> **Your task**: Scan the listing below for the word "OLED" and state how many lines hold it. Write nothing but the number.
<<<<
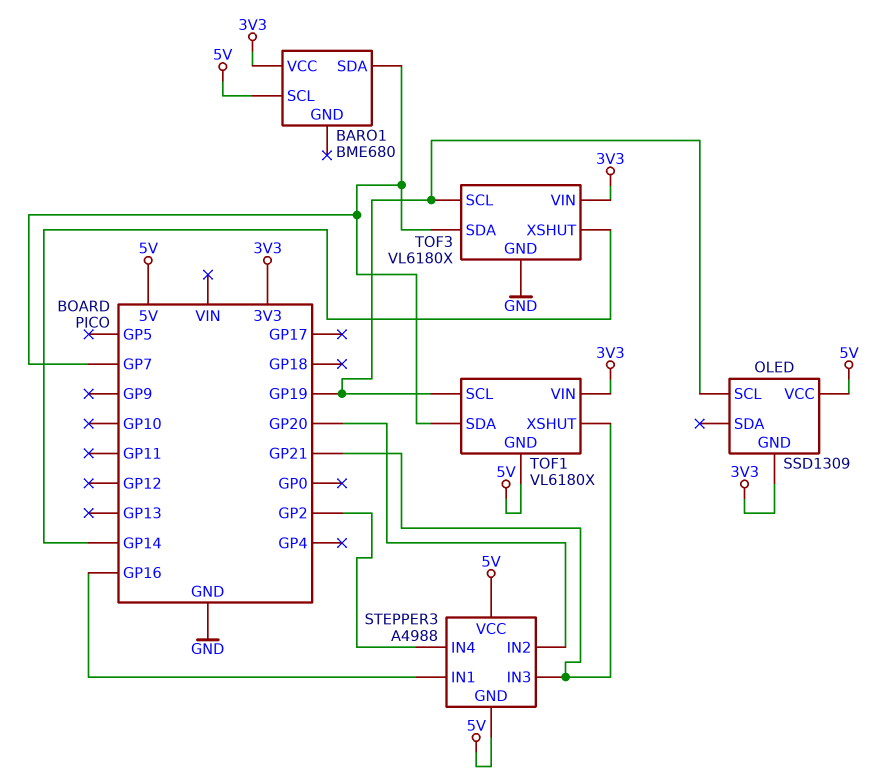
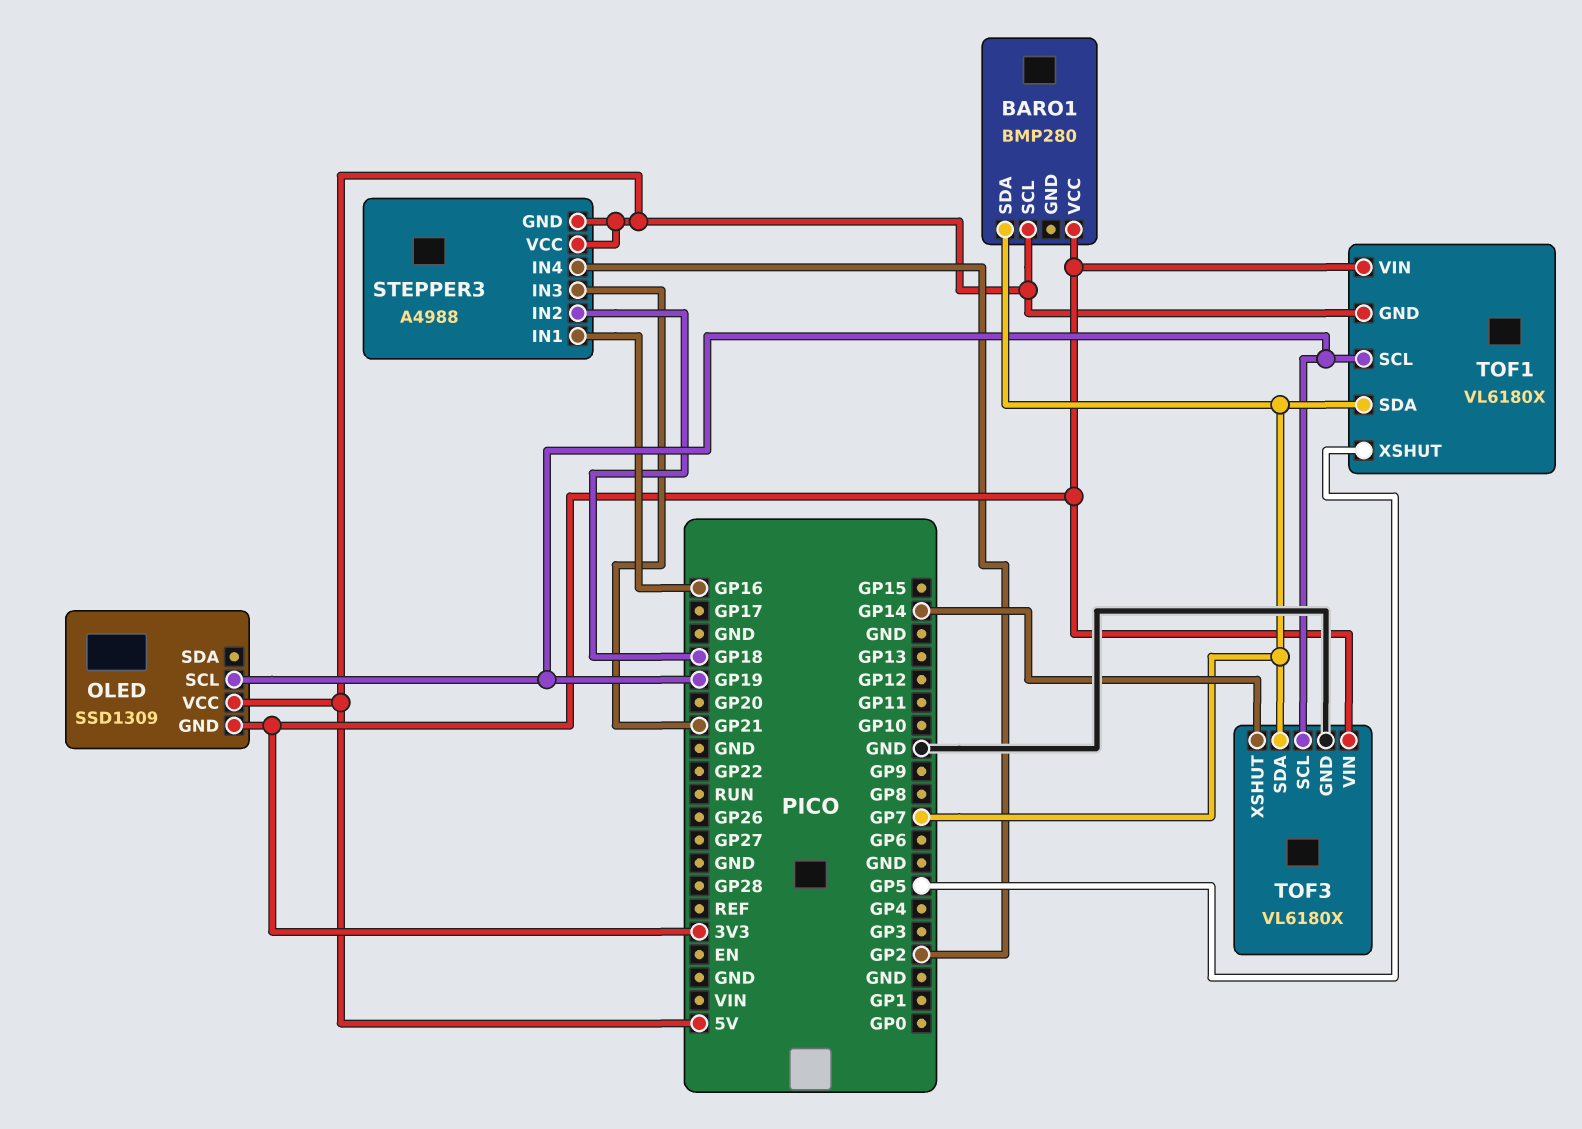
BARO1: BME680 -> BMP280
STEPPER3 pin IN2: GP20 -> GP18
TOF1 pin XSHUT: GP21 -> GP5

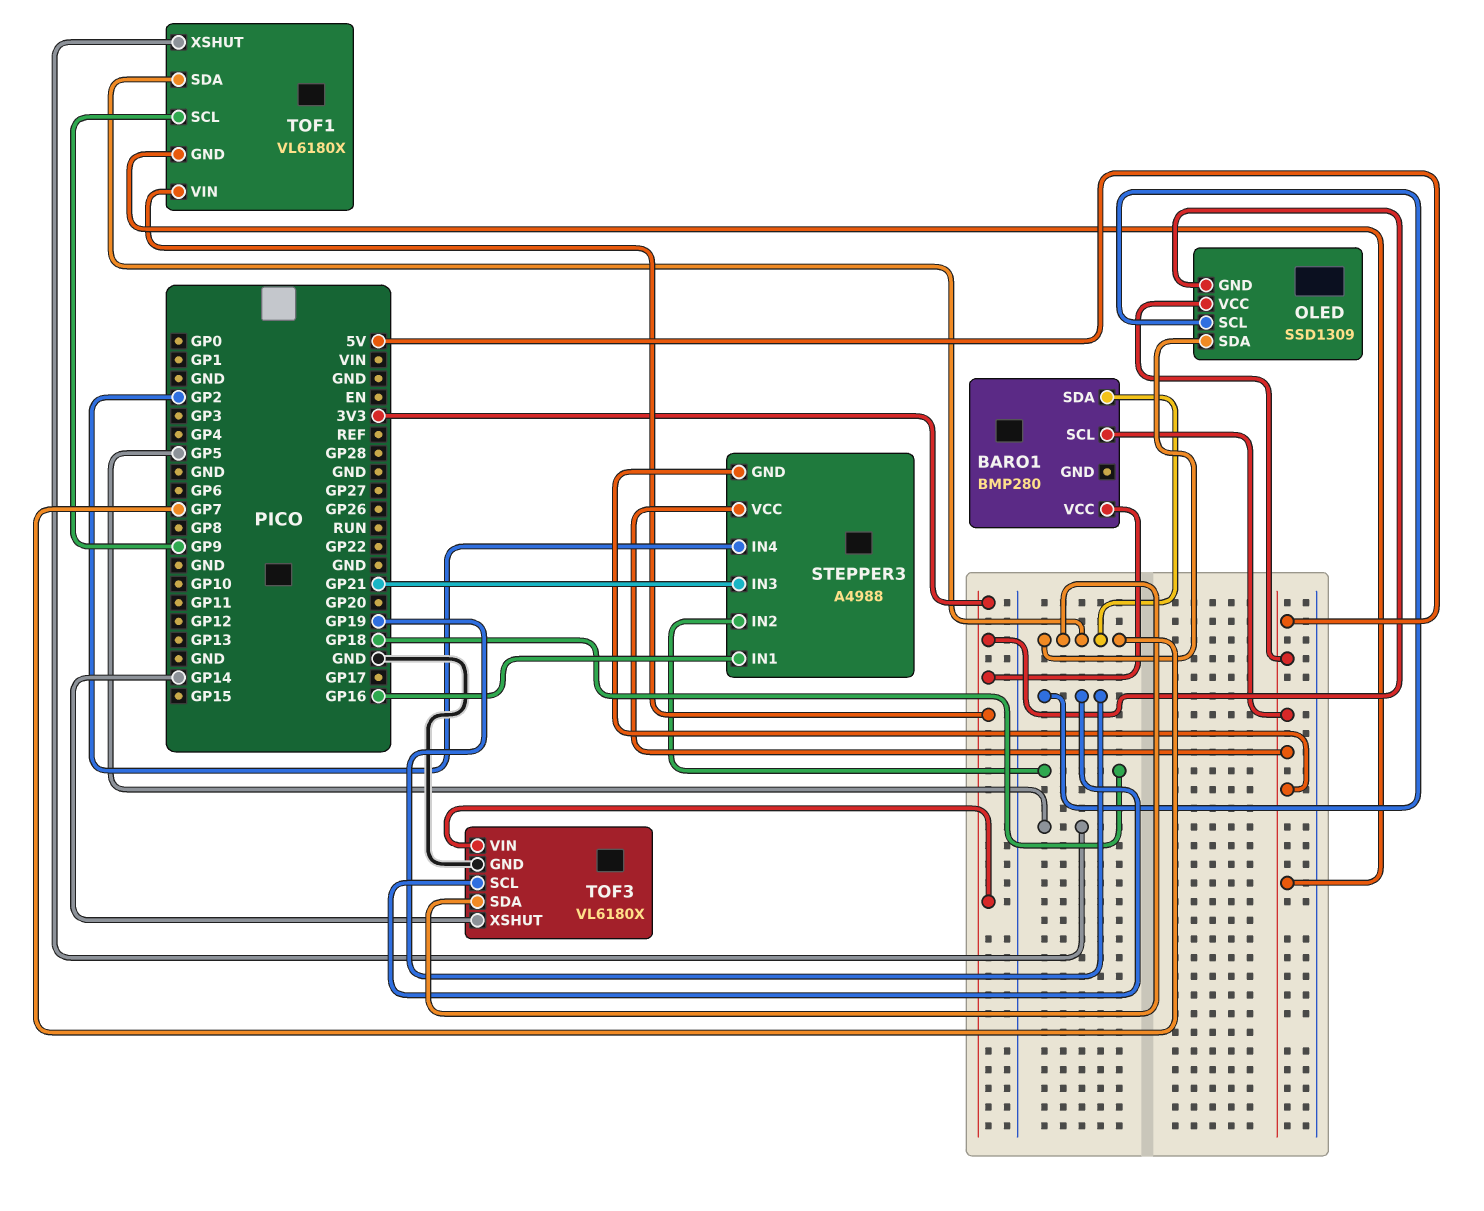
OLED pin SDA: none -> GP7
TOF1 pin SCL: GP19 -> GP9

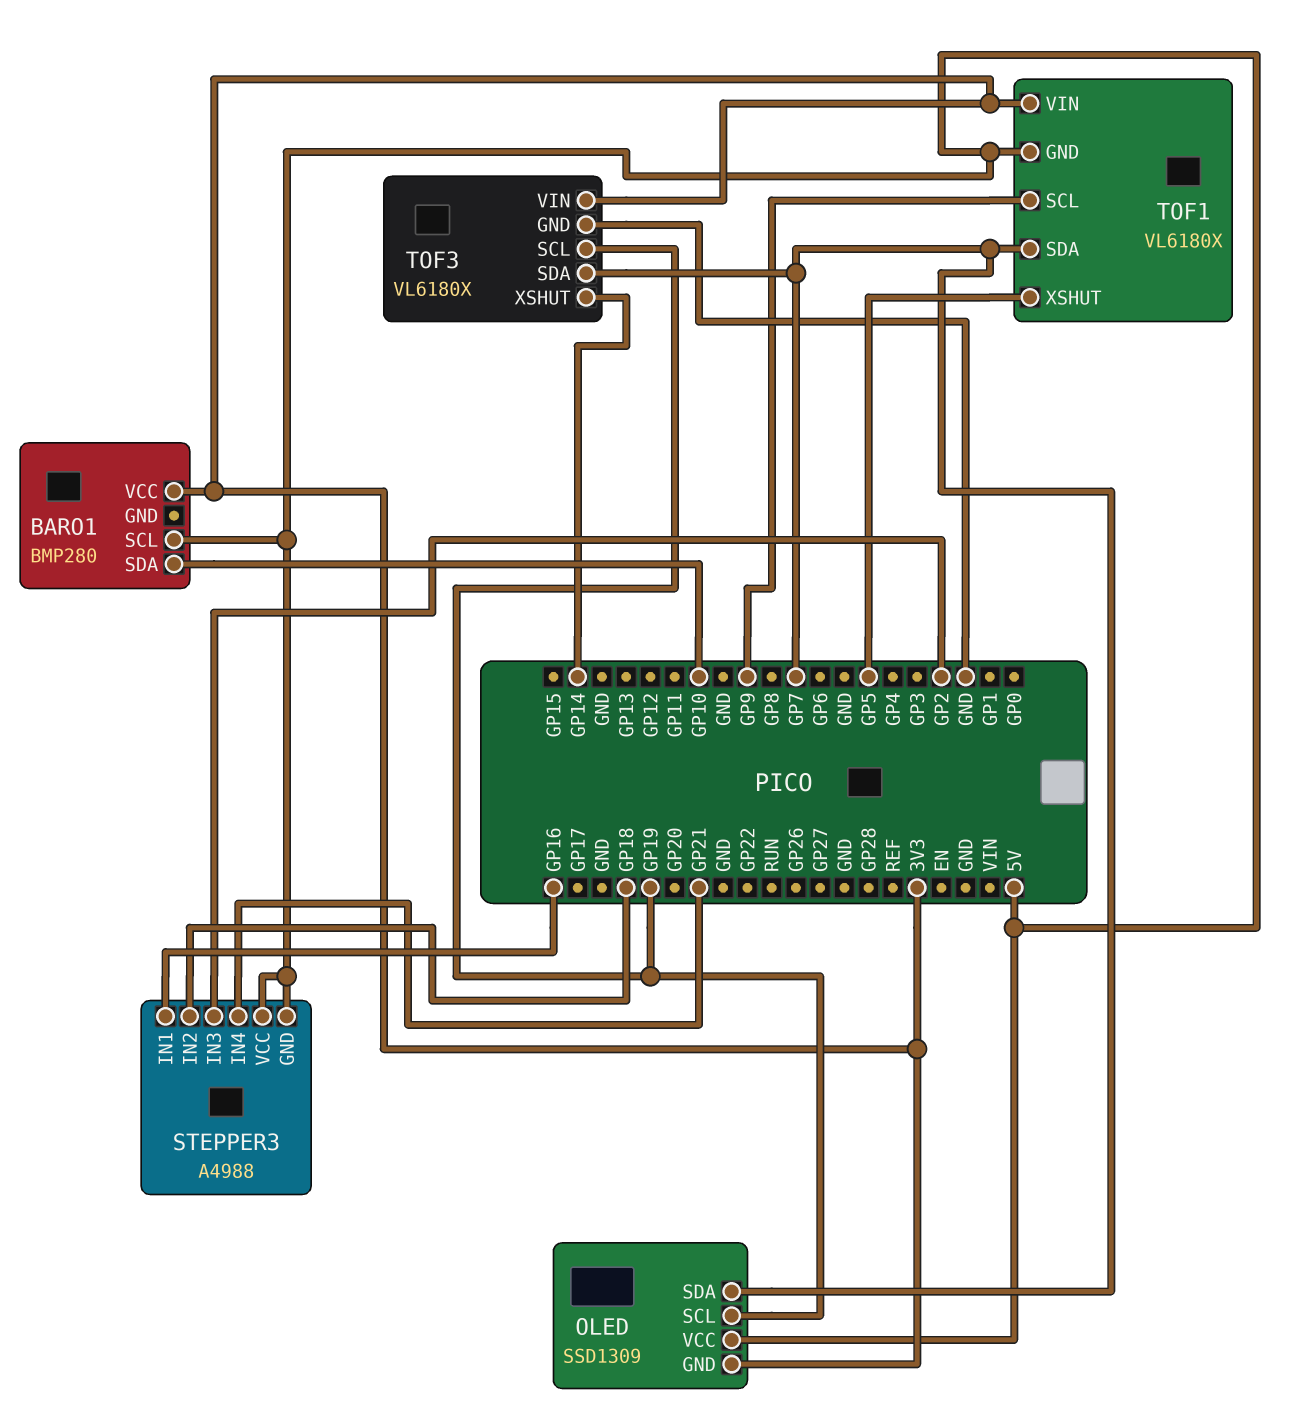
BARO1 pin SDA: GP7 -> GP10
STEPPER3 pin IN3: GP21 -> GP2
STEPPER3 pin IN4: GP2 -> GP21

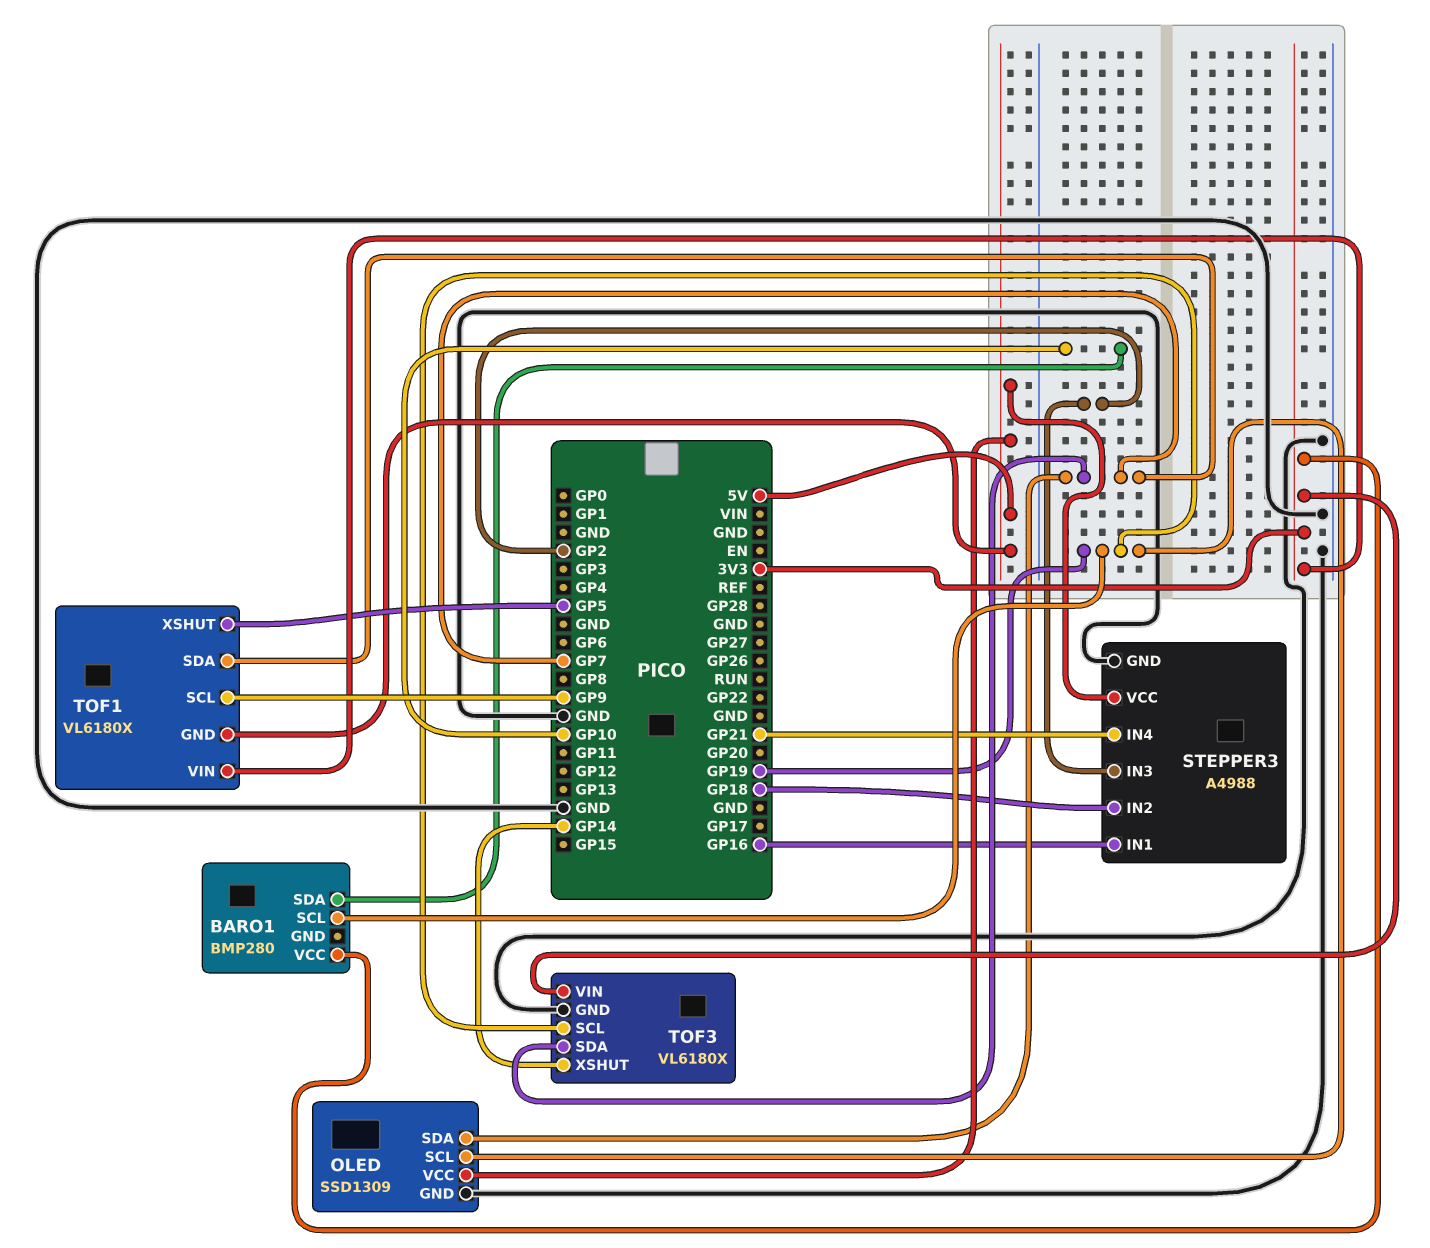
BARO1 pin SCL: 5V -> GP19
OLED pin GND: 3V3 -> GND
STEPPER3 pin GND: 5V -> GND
>>>>
> **Answer to this exercise**: 2